## [Brief]
Below are entries; copy exactly the lines from the one with "The purple shoe" through the one with "The blue free", both included, and leave out the rest.

Stored records
━━━

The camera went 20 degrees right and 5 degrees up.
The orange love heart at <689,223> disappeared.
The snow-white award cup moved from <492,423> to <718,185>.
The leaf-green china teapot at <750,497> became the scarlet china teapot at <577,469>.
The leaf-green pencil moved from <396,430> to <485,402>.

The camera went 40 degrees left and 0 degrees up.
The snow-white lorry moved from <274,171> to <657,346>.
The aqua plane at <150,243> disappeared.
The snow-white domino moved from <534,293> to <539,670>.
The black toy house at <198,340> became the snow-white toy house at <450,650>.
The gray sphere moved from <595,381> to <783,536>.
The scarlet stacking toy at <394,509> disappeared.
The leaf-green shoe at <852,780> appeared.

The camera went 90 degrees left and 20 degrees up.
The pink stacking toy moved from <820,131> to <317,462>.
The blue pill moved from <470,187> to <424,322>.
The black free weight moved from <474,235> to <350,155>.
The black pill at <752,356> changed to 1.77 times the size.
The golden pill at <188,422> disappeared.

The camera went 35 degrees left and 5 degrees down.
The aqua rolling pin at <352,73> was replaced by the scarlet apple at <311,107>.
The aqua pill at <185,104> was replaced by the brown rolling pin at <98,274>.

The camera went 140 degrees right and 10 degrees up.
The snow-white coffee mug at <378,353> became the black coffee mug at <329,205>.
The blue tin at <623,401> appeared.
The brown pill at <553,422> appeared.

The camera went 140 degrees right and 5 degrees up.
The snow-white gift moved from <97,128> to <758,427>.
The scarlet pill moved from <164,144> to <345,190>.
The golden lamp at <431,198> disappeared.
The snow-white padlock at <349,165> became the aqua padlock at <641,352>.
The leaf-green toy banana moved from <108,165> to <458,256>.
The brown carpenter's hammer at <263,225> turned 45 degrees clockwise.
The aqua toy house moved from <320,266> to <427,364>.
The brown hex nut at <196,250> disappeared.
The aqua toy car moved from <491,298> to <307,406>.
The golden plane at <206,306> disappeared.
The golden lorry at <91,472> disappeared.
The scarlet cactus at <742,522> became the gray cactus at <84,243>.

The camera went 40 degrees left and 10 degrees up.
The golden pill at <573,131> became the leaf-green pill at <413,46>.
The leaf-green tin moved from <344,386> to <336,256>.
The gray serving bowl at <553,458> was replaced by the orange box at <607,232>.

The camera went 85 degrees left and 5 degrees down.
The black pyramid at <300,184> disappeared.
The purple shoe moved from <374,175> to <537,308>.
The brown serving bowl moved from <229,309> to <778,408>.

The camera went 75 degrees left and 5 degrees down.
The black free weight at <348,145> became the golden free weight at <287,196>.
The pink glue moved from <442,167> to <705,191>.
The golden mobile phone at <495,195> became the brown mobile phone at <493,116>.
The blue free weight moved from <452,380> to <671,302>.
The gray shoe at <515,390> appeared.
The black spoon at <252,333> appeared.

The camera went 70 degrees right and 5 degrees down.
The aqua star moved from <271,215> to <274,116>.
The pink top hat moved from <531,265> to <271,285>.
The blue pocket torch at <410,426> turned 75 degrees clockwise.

━━━

## [Result of the exercise]
The purple shoe moved from <374,175> to <537,308>.
The brown serving bowl moved from <229,309> to <778,408>.

The camera went 75 degrees left and 5 degrees down.
The black free weight at <348,145> became the golden free weight at <287,196>.
The pink glue moved from <442,167> to <705,191>.
The golden mobile phone at <495,195> became the brown mobile phone at <493,116>.
The blue free weight moved from <452,380> to <671,302>.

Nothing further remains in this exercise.